DATASET CONTENT >>
════

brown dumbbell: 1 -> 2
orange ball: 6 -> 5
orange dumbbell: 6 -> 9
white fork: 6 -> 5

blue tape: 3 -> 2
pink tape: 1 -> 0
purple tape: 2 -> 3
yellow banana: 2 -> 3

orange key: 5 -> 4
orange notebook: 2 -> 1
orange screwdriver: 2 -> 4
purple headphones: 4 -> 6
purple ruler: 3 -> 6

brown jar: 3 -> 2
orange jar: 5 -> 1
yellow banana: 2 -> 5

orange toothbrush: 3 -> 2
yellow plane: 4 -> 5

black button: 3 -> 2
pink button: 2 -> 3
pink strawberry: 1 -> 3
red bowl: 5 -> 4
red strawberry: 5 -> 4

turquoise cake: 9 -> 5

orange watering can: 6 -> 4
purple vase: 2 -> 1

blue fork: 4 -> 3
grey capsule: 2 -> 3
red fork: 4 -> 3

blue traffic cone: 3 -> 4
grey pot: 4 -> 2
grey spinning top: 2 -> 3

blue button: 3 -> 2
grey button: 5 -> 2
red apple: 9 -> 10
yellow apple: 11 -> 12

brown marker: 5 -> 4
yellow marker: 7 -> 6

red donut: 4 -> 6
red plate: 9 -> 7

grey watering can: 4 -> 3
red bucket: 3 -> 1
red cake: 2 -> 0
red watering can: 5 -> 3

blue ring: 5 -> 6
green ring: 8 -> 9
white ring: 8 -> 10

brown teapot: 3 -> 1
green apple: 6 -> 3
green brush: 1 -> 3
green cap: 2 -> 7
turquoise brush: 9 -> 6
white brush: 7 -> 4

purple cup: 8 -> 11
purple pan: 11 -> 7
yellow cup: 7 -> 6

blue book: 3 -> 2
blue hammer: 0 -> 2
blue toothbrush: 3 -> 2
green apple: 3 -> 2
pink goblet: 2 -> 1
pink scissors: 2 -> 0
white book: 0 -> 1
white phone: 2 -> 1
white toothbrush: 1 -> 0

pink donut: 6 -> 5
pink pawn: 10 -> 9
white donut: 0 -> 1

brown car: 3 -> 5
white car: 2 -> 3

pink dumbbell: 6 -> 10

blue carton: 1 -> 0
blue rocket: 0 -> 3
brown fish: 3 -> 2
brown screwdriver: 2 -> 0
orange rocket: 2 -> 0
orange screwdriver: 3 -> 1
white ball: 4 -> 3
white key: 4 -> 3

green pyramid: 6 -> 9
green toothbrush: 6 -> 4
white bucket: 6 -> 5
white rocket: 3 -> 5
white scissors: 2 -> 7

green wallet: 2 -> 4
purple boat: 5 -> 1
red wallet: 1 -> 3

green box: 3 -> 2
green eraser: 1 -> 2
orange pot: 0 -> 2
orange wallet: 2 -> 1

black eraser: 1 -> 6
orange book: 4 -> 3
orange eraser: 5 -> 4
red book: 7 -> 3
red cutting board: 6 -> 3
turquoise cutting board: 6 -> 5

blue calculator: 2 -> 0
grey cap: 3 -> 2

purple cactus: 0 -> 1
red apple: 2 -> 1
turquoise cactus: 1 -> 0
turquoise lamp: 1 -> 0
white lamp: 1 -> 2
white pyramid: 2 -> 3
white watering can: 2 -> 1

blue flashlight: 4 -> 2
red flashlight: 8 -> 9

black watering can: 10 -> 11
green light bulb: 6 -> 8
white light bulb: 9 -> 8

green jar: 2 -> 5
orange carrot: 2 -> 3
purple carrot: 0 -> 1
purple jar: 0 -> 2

════

EXERCISE REQUIREMENTS >> Copy each entry above exactly, leaving nothing out.

EXERCISE ANSWER >>
brown dumbbell: 1 -> 2
orange ball: 6 -> 5
orange dumbbell: 6 -> 9
white fork: 6 -> 5

blue tape: 3 -> 2
pink tape: 1 -> 0
purple tape: 2 -> 3
yellow banana: 2 -> 3

orange key: 5 -> 4
orange notebook: 2 -> 1
orange screwdriver: 2 -> 4
purple headphones: 4 -> 6
purple ruler: 3 -> 6

brown jar: 3 -> 2
orange jar: 5 -> 1
yellow banana: 2 -> 5

orange toothbrush: 3 -> 2
yellow plane: 4 -> 5

black button: 3 -> 2
pink button: 2 -> 3
pink strawberry: 1 -> 3
red bowl: 5 -> 4
red strawberry: 5 -> 4

turquoise cake: 9 -> 5

orange watering can: 6 -> 4
purple vase: 2 -> 1

blue fork: 4 -> 3
grey capsule: 2 -> 3
red fork: 4 -> 3

blue traffic cone: 3 -> 4
grey pot: 4 -> 2
grey spinning top: 2 -> 3

blue button: 3 -> 2
grey button: 5 -> 2
red apple: 9 -> 10
yellow apple: 11 -> 12

brown marker: 5 -> 4
yellow marker: 7 -> 6

red donut: 4 -> 6
red plate: 9 -> 7

grey watering can: 4 -> 3
red bucket: 3 -> 1
red cake: 2 -> 0
red watering can: 5 -> 3

blue ring: 5 -> 6
green ring: 8 -> 9
white ring: 8 -> 10

brown teapot: 3 -> 1
green apple: 6 -> 3
green brush: 1 -> 3
green cap: 2 -> 7
turquoise brush: 9 -> 6
white brush: 7 -> 4

purple cup: 8 -> 11
purple pan: 11 -> 7
yellow cup: 7 -> 6

blue book: 3 -> 2
blue hammer: 0 -> 2
blue toothbrush: 3 -> 2
green apple: 3 -> 2
pink goblet: 2 -> 1
pink scissors: 2 -> 0
white book: 0 -> 1
white phone: 2 -> 1
white toothbrush: 1 -> 0

pink donut: 6 -> 5
pink pawn: 10 -> 9
white donut: 0 -> 1

brown car: 3 -> 5
white car: 2 -> 3

pink dumbbell: 6 -> 10

blue carton: 1 -> 0
blue rocket: 0 -> 3
brown fish: 3 -> 2
brown screwdriver: 2 -> 0
orange rocket: 2 -> 0
orange screwdriver: 3 -> 1
white ball: 4 -> 3
white key: 4 -> 3

green pyramid: 6 -> 9
green toothbrush: 6 -> 4
white bucket: 6 -> 5
white rocket: 3 -> 5
white scissors: 2 -> 7

green wallet: 2 -> 4
purple boat: 5 -> 1
red wallet: 1 -> 3

green box: 3 -> 2
green eraser: 1 -> 2
orange pot: 0 -> 2
orange wallet: 2 -> 1

black eraser: 1 -> 6
orange book: 4 -> 3
orange eraser: 5 -> 4
red book: 7 -> 3
red cutting board: 6 -> 3
turquoise cutting board: 6 -> 5

blue calculator: 2 -> 0
grey cap: 3 -> 2

purple cactus: 0 -> 1
red apple: 2 -> 1
turquoise cactus: 1 -> 0
turquoise lamp: 1 -> 0
white lamp: 1 -> 2
white pyramid: 2 -> 3
white watering can: 2 -> 1

blue flashlight: 4 -> 2
red flashlight: 8 -> 9

black watering can: 10 -> 11
green light bulb: 6 -> 8
white light bulb: 9 -> 8

green jar: 2 -> 5
orange carrot: 2 -> 3
purple carrot: 0 -> 1
purple jar: 0 -> 2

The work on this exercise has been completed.